*** Opening of Data section ***
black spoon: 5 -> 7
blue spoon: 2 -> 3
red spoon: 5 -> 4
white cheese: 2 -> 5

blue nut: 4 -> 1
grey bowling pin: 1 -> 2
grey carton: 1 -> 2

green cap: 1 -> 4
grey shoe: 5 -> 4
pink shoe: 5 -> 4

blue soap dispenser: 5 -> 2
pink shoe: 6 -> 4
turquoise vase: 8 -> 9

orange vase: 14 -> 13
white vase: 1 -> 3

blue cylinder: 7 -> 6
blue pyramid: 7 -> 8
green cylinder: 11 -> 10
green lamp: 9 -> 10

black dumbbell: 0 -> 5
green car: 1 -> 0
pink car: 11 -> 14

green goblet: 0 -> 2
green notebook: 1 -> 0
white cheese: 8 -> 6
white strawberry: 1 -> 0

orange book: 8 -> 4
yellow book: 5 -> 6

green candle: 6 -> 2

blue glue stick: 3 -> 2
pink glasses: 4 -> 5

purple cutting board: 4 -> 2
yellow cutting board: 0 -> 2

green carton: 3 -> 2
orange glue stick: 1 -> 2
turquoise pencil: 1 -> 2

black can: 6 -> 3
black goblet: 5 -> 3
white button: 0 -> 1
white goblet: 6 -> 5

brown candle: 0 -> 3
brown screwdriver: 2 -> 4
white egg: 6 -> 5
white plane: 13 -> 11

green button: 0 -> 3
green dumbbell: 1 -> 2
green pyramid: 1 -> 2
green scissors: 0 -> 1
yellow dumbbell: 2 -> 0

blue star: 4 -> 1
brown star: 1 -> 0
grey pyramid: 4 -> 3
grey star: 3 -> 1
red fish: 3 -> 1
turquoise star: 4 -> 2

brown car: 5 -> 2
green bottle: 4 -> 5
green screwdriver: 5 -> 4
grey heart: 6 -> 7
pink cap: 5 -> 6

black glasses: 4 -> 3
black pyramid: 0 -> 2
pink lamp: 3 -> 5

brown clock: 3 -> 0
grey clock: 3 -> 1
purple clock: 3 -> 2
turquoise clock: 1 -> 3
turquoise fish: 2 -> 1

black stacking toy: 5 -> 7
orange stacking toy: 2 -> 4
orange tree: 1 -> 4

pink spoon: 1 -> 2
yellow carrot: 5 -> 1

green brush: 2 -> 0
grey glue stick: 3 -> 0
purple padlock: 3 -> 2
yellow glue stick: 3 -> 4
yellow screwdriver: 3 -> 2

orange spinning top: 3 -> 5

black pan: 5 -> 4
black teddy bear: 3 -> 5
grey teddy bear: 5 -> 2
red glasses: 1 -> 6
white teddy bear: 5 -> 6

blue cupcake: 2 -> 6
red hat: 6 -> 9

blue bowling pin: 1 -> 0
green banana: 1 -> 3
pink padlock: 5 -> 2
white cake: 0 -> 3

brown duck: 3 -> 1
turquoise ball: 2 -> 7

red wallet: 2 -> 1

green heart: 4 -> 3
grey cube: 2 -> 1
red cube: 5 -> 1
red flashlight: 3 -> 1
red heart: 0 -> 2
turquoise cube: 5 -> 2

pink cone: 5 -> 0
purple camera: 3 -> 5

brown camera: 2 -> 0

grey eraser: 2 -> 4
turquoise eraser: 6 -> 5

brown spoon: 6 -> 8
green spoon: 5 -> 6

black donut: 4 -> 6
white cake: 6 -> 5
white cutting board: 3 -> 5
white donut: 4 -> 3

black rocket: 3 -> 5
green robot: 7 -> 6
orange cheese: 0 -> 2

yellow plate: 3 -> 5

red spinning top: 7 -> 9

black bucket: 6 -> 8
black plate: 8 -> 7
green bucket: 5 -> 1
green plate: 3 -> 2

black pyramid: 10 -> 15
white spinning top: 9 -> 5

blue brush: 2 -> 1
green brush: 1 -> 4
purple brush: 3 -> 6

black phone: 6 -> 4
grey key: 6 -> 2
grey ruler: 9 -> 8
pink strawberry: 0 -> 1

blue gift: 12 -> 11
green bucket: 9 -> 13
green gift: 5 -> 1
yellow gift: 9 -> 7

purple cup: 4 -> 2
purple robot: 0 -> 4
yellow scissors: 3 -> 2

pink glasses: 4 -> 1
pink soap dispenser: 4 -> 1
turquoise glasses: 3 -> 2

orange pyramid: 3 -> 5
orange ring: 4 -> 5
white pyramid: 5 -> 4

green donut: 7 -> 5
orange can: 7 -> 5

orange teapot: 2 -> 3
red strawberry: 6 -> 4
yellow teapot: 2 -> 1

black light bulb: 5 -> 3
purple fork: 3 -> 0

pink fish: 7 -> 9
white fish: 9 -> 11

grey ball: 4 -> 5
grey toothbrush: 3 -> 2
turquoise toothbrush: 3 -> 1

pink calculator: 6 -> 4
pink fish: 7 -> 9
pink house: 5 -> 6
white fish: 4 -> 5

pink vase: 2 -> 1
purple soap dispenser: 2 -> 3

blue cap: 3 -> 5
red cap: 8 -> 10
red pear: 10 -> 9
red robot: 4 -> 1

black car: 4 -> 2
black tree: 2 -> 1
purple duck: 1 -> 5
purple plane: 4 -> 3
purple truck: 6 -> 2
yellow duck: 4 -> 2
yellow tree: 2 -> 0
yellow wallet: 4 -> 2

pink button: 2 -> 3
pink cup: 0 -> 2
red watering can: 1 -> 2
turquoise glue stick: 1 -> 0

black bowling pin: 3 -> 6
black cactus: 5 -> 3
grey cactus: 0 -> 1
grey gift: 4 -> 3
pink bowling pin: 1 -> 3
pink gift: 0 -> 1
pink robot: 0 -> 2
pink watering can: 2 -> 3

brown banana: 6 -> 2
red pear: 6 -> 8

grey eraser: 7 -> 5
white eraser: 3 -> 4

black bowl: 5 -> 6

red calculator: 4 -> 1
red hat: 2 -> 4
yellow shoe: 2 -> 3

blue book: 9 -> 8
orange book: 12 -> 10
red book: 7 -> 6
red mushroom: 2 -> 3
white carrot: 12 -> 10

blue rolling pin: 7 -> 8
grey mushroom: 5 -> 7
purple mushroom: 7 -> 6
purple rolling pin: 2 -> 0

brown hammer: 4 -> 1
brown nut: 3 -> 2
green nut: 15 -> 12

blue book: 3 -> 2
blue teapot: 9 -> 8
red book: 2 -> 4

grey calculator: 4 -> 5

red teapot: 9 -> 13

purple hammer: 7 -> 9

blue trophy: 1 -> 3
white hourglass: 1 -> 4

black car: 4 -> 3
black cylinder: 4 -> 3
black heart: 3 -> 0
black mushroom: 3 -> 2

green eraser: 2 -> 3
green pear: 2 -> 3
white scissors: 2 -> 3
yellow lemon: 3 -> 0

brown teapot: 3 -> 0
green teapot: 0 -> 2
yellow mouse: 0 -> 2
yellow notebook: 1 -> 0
*** Close of Data section ***
[Exercise prompt]
Nothing is to be left out; reproduce each record exactly.

[Task solution]
black spoon: 5 -> 7
blue spoon: 2 -> 3
red spoon: 5 -> 4
white cheese: 2 -> 5

blue nut: 4 -> 1
grey bowling pin: 1 -> 2
grey carton: 1 -> 2

green cap: 1 -> 4
grey shoe: 5 -> 4
pink shoe: 5 -> 4

blue soap dispenser: 5 -> 2
pink shoe: 6 -> 4
turquoise vase: 8 -> 9

orange vase: 14 -> 13
white vase: 1 -> 3

blue cylinder: 7 -> 6
blue pyramid: 7 -> 8
green cylinder: 11 -> 10
green lamp: 9 -> 10

black dumbbell: 0 -> 5
green car: 1 -> 0
pink car: 11 -> 14

green goblet: 0 -> 2
green notebook: 1 -> 0
white cheese: 8 -> 6
white strawberry: 1 -> 0

orange book: 8 -> 4
yellow book: 5 -> 6

green candle: 6 -> 2

blue glue stick: 3 -> 2
pink glasses: 4 -> 5

purple cutting board: 4 -> 2
yellow cutting board: 0 -> 2

green carton: 3 -> 2
orange glue stick: 1 -> 2
turquoise pencil: 1 -> 2

black can: 6 -> 3
black goblet: 5 -> 3
white button: 0 -> 1
white goblet: 6 -> 5

brown candle: 0 -> 3
brown screwdriver: 2 -> 4
white egg: 6 -> 5
white plane: 13 -> 11

green button: 0 -> 3
green dumbbell: 1 -> 2
green pyramid: 1 -> 2
green scissors: 0 -> 1
yellow dumbbell: 2 -> 0

blue star: 4 -> 1
brown star: 1 -> 0
grey pyramid: 4 -> 3
grey star: 3 -> 1
red fish: 3 -> 1
turquoise star: 4 -> 2

brown car: 5 -> 2
green bottle: 4 -> 5
green screwdriver: 5 -> 4
grey heart: 6 -> 7
pink cap: 5 -> 6

black glasses: 4 -> 3
black pyramid: 0 -> 2
pink lamp: 3 -> 5

brown clock: 3 -> 0
grey clock: 3 -> 1
purple clock: 3 -> 2
turquoise clock: 1 -> 3
turquoise fish: 2 -> 1

black stacking toy: 5 -> 7
orange stacking toy: 2 -> 4
orange tree: 1 -> 4

pink spoon: 1 -> 2
yellow carrot: 5 -> 1

green brush: 2 -> 0
grey glue stick: 3 -> 0
purple padlock: 3 -> 2
yellow glue stick: 3 -> 4
yellow screwdriver: 3 -> 2

orange spinning top: 3 -> 5

black pan: 5 -> 4
black teddy bear: 3 -> 5
grey teddy bear: 5 -> 2
red glasses: 1 -> 6
white teddy bear: 5 -> 6

blue cupcake: 2 -> 6
red hat: 6 -> 9

blue bowling pin: 1 -> 0
green banana: 1 -> 3
pink padlock: 5 -> 2
white cake: 0 -> 3

brown duck: 3 -> 1
turquoise ball: 2 -> 7

red wallet: 2 -> 1

green heart: 4 -> 3
grey cube: 2 -> 1
red cube: 5 -> 1
red flashlight: 3 -> 1
red heart: 0 -> 2
turquoise cube: 5 -> 2

pink cone: 5 -> 0
purple camera: 3 -> 5

brown camera: 2 -> 0

grey eraser: 2 -> 4
turquoise eraser: 6 -> 5

brown spoon: 6 -> 8
green spoon: 5 -> 6

black donut: 4 -> 6
white cake: 6 -> 5
white cutting board: 3 -> 5
white donut: 4 -> 3

black rocket: 3 -> 5
green robot: 7 -> 6
orange cheese: 0 -> 2

yellow plate: 3 -> 5

red spinning top: 7 -> 9

black bucket: 6 -> 8
black plate: 8 -> 7
green bucket: 5 -> 1
green plate: 3 -> 2

black pyramid: 10 -> 15
white spinning top: 9 -> 5

blue brush: 2 -> 1
green brush: 1 -> 4
purple brush: 3 -> 6

black phone: 6 -> 4
grey key: 6 -> 2
grey ruler: 9 -> 8
pink strawberry: 0 -> 1

blue gift: 12 -> 11
green bucket: 9 -> 13
green gift: 5 -> 1
yellow gift: 9 -> 7

purple cup: 4 -> 2
purple robot: 0 -> 4
yellow scissors: 3 -> 2

pink glasses: 4 -> 1
pink soap dispenser: 4 -> 1
turquoise glasses: 3 -> 2

orange pyramid: 3 -> 5
orange ring: 4 -> 5
white pyramid: 5 -> 4

green donut: 7 -> 5
orange can: 7 -> 5

orange teapot: 2 -> 3
red strawberry: 6 -> 4
yellow teapot: 2 -> 1

black light bulb: 5 -> 3
purple fork: 3 -> 0

pink fish: 7 -> 9
white fish: 9 -> 11

grey ball: 4 -> 5
grey toothbrush: 3 -> 2
turquoise toothbrush: 3 -> 1

pink calculator: 6 -> 4
pink fish: 7 -> 9
pink house: 5 -> 6
white fish: 4 -> 5

pink vase: 2 -> 1
purple soap dispenser: 2 -> 3

blue cap: 3 -> 5
red cap: 8 -> 10
red pear: 10 -> 9
red robot: 4 -> 1

black car: 4 -> 2
black tree: 2 -> 1
purple duck: 1 -> 5
purple plane: 4 -> 3
purple truck: 6 -> 2
yellow duck: 4 -> 2
yellow tree: 2 -> 0
yellow wallet: 4 -> 2

pink button: 2 -> 3
pink cup: 0 -> 2
red watering can: 1 -> 2
turquoise glue stick: 1 -> 0

black bowling pin: 3 -> 6
black cactus: 5 -> 3
grey cactus: 0 -> 1
grey gift: 4 -> 3
pink bowling pin: 1 -> 3
pink gift: 0 -> 1
pink robot: 0 -> 2
pink watering can: 2 -> 3

brown banana: 6 -> 2
red pear: 6 -> 8

grey eraser: 7 -> 5
white eraser: 3 -> 4

black bowl: 5 -> 6

red calculator: 4 -> 1
red hat: 2 -> 4
yellow shoe: 2 -> 3

blue book: 9 -> 8
orange book: 12 -> 10
red book: 7 -> 6
red mushroom: 2 -> 3
white carrot: 12 -> 10

blue rolling pin: 7 -> 8
grey mushroom: 5 -> 7
purple mushroom: 7 -> 6
purple rolling pin: 2 -> 0

brown hammer: 4 -> 1
brown nut: 3 -> 2
green nut: 15 -> 12

blue book: 3 -> 2
blue teapot: 9 -> 8
red book: 2 -> 4

grey calculator: 4 -> 5

red teapot: 9 -> 13

purple hammer: 7 -> 9

blue trophy: 1 -> 3
white hourglass: 1 -> 4

black car: 4 -> 3
black cylinder: 4 -> 3
black heart: 3 -> 0
black mushroom: 3 -> 2

green eraser: 2 -> 3
green pear: 2 -> 3
white scissors: 2 -> 3
yellow lemon: 3 -> 0

brown teapot: 3 -> 0
green teapot: 0 -> 2
yellow mouse: 0 -> 2
yellow notebook: 1 -> 0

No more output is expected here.